> What is being asked
Nothing in the entries may change when they are transcribed.

*** Provided data ***

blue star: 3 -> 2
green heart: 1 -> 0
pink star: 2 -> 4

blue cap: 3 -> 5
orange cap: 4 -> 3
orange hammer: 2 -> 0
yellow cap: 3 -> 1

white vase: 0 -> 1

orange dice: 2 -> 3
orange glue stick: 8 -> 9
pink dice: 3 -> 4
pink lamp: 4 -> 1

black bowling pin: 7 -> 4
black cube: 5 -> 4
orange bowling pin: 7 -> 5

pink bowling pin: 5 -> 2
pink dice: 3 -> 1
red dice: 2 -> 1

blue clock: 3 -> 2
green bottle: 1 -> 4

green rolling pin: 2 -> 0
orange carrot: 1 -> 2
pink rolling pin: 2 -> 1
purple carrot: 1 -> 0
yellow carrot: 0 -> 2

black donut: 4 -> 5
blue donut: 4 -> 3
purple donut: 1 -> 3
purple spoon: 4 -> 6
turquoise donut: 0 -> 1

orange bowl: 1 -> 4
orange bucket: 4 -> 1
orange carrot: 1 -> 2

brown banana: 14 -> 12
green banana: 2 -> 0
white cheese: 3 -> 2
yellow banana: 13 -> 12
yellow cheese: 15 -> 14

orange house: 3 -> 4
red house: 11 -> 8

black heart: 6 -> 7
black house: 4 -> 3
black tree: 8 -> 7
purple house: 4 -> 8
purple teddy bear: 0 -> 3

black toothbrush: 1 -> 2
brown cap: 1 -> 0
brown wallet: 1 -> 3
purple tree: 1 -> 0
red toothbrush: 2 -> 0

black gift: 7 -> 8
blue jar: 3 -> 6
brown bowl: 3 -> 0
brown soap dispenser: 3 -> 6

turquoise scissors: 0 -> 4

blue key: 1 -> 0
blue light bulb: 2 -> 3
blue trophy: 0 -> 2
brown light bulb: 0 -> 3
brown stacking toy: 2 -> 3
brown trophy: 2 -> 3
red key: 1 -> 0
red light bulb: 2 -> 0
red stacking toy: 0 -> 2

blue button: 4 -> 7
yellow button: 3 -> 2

***

> Finished exercise
blue star: 3 -> 2
green heart: 1 -> 0
pink star: 2 -> 4

blue cap: 3 -> 5
orange cap: 4 -> 3
orange hammer: 2 -> 0
yellow cap: 3 -> 1

white vase: 0 -> 1

orange dice: 2 -> 3
orange glue stick: 8 -> 9
pink dice: 3 -> 4
pink lamp: 4 -> 1

black bowling pin: 7 -> 4
black cube: 5 -> 4
orange bowling pin: 7 -> 5

pink bowling pin: 5 -> 2
pink dice: 3 -> 1
red dice: 2 -> 1

blue clock: 3 -> 2
green bottle: 1 -> 4

green rolling pin: 2 -> 0
orange carrot: 1 -> 2
pink rolling pin: 2 -> 1
purple carrot: 1 -> 0
yellow carrot: 0 -> 2

black donut: 4 -> 5
blue donut: 4 -> 3
purple donut: 1 -> 3
purple spoon: 4 -> 6
turquoise donut: 0 -> 1

orange bowl: 1 -> 4
orange bucket: 4 -> 1
orange carrot: 1 -> 2

brown banana: 14 -> 12
green banana: 2 -> 0
white cheese: 3 -> 2
yellow banana: 13 -> 12
yellow cheese: 15 -> 14

orange house: 3 -> 4
red house: 11 -> 8

black heart: 6 -> 7
black house: 4 -> 3
black tree: 8 -> 7
purple house: 4 -> 8
purple teddy bear: 0 -> 3

black toothbrush: 1 -> 2
brown cap: 1 -> 0
brown wallet: 1 -> 3
purple tree: 1 -> 0
red toothbrush: 2 -> 0

black gift: 7 -> 8
blue jar: 3 -> 6
brown bowl: 3 -> 0
brown soap dispenser: 3 -> 6

turquoise scissors: 0 -> 4

blue key: 1 -> 0
blue light bulb: 2 -> 3
blue trophy: 0 -> 2
brown light bulb: 0 -> 3
brown stacking toy: 2 -> 3
brown trophy: 2 -> 3
red key: 1 -> 0
red light bulb: 2 -> 0
red stacking toy: 0 -> 2

blue button: 4 -> 7
yellow button: 3 -> 2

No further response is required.